## Extracted information:
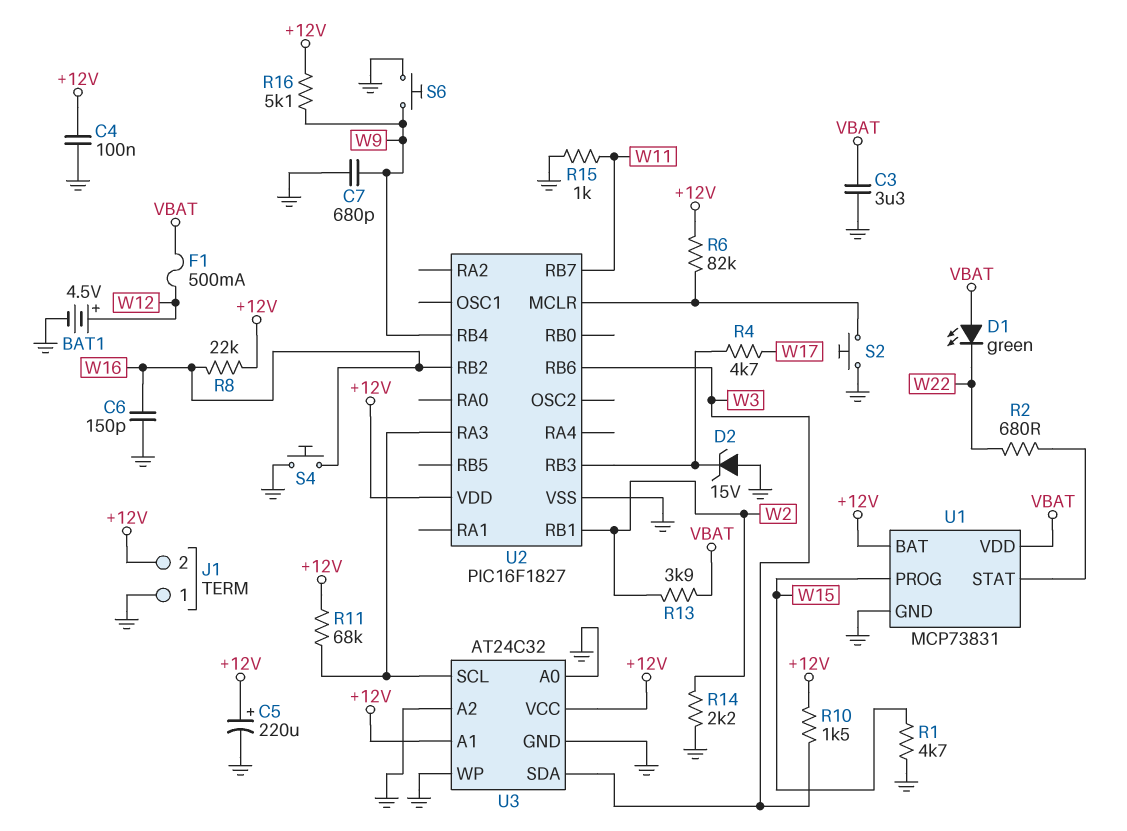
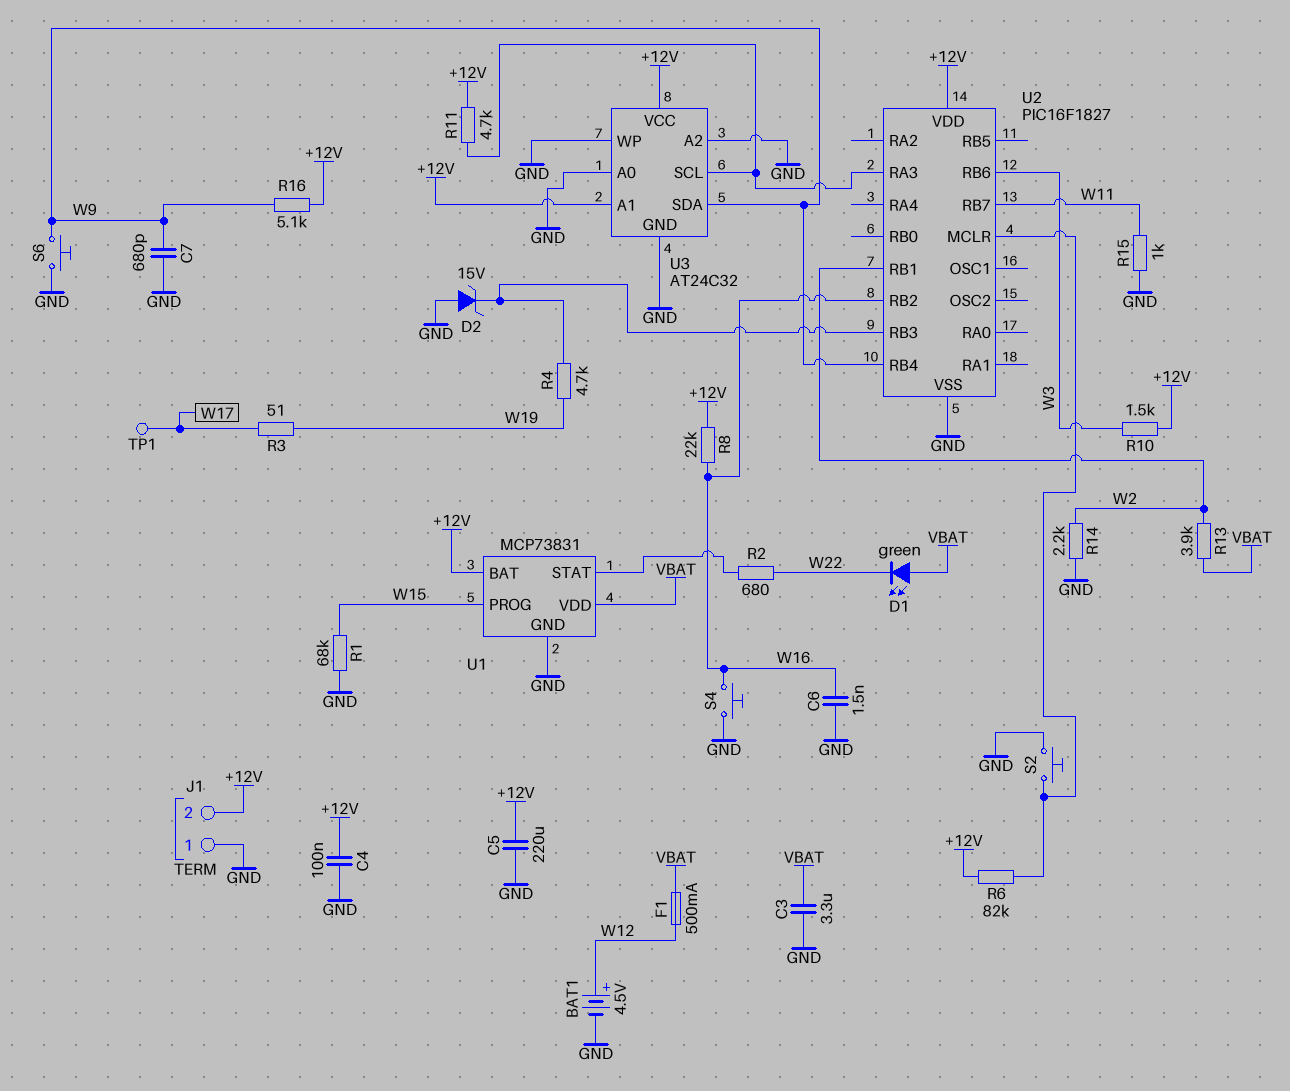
C5: 220uF (plus +12V, minus GND) -> 220uF (+12V, GND)
C6: 150pF (GND, W16) -> 1.5nF (GND, W16)
R1: 4.7k (GND, W15) -> 68k (GND, W15)
R3: none -> 51 (W17, W19)
R4: 4.7k (U2/RB3, W17) -> 4.7k (U2/RB3, W19)
R11: 68k (+12V, U2/RA3) -> 4.7k (+12V, U2/RA3)
TP1: none -> test point (W17)
U3 pin SDA: W3 -> W9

## Exercise:
Search the entries for the string "none" and return each line where it turns up.

## Solution below:
R3: none -> 51 (W17, W19)
TP1: none -> test point (W17)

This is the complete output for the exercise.